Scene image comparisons
☆ ☆ ☆ ☆ ☆

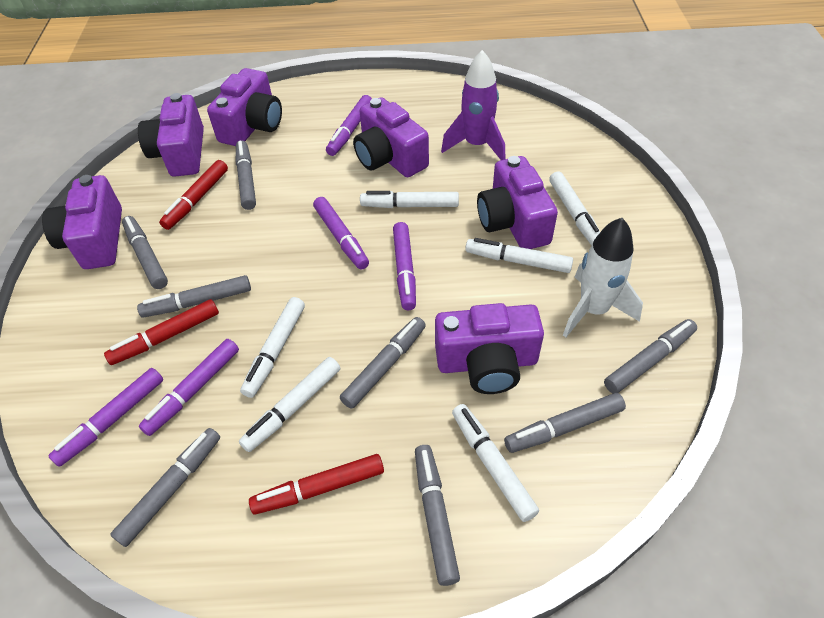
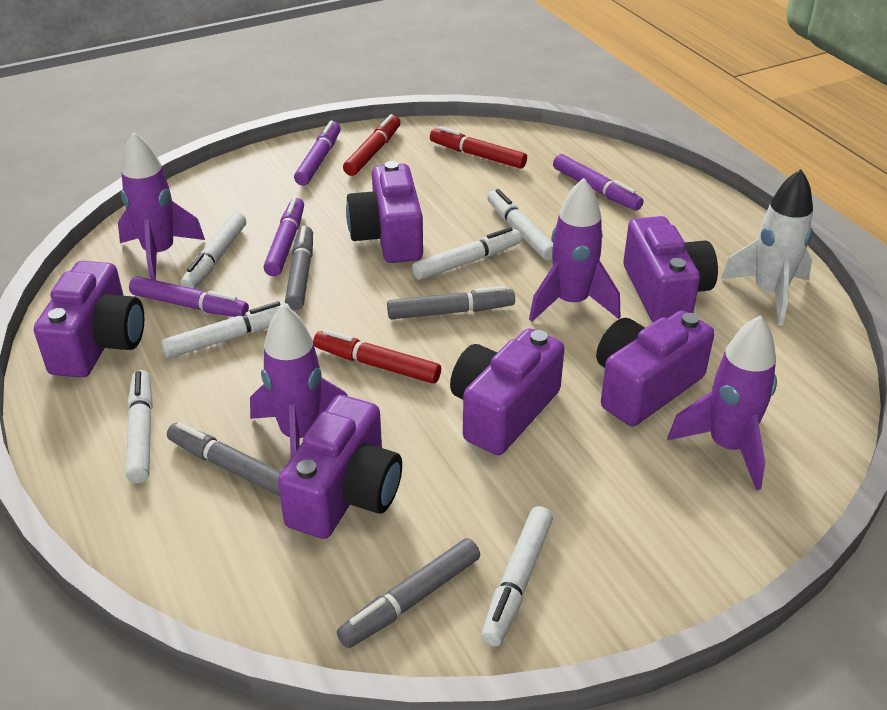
grey marker: 8 -> 4
purple marker: 5 -> 4
purple rocket: 1 -> 4

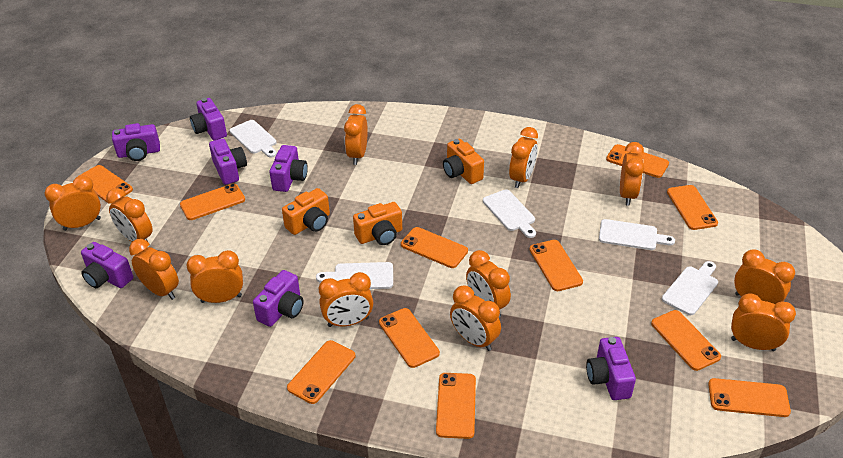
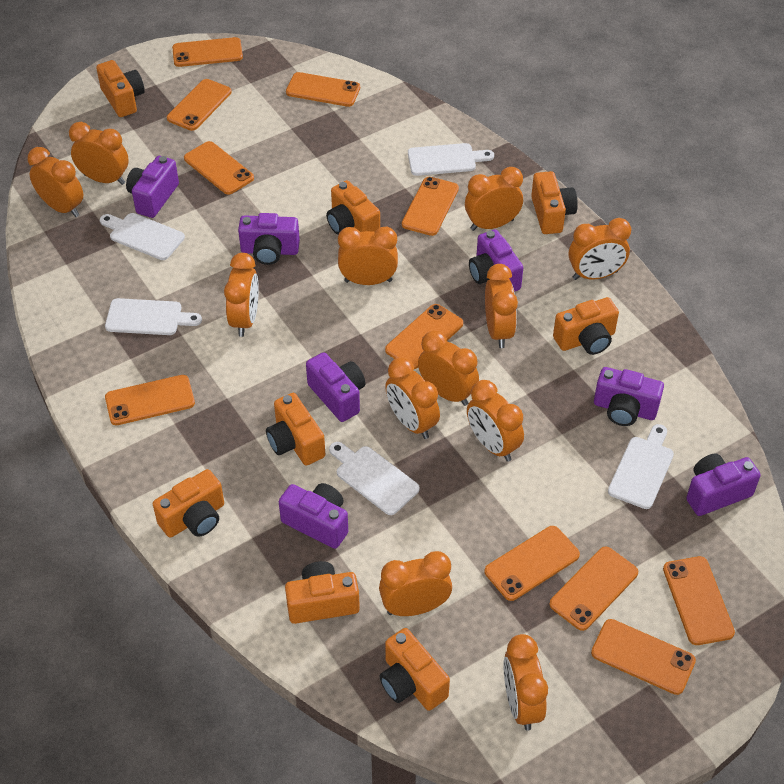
orange camera: 3 -> 8

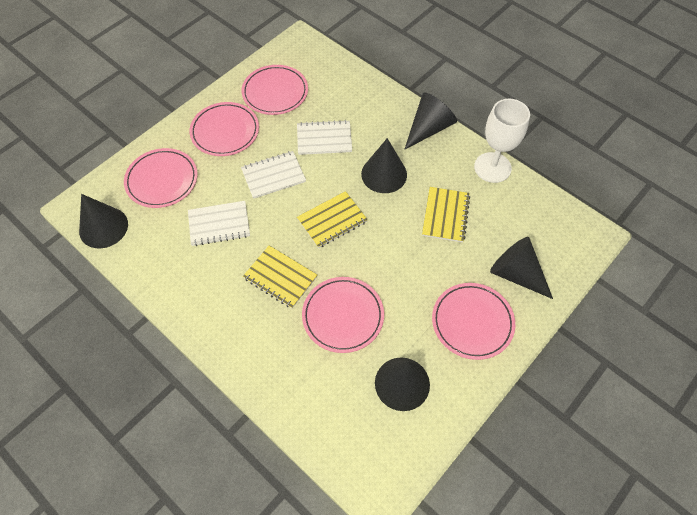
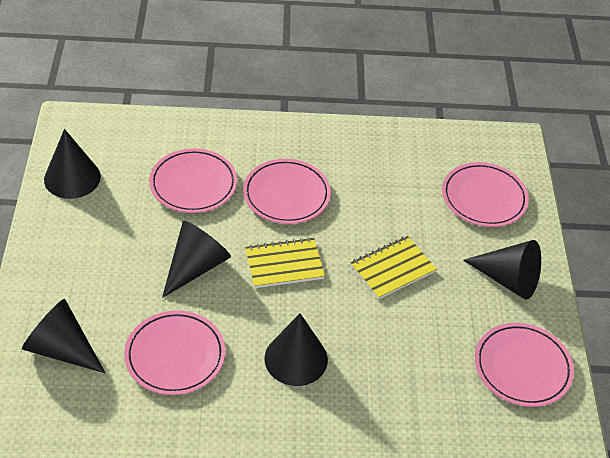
white goblet: 1 -> 0
white notebook: 3 -> 0
yellow notebook: 3 -> 2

☆ ☆ ☆ ☆ ☆

> [Exercise objective]: Would you give the records again exactly, dropping the pictures?

> [Solution below]:
grey marker: 8 -> 4
purple marker: 5 -> 4
purple rocket: 1 -> 4

orange camera: 3 -> 8

white goblet: 1 -> 0
white notebook: 3 -> 0
yellow notebook: 3 -> 2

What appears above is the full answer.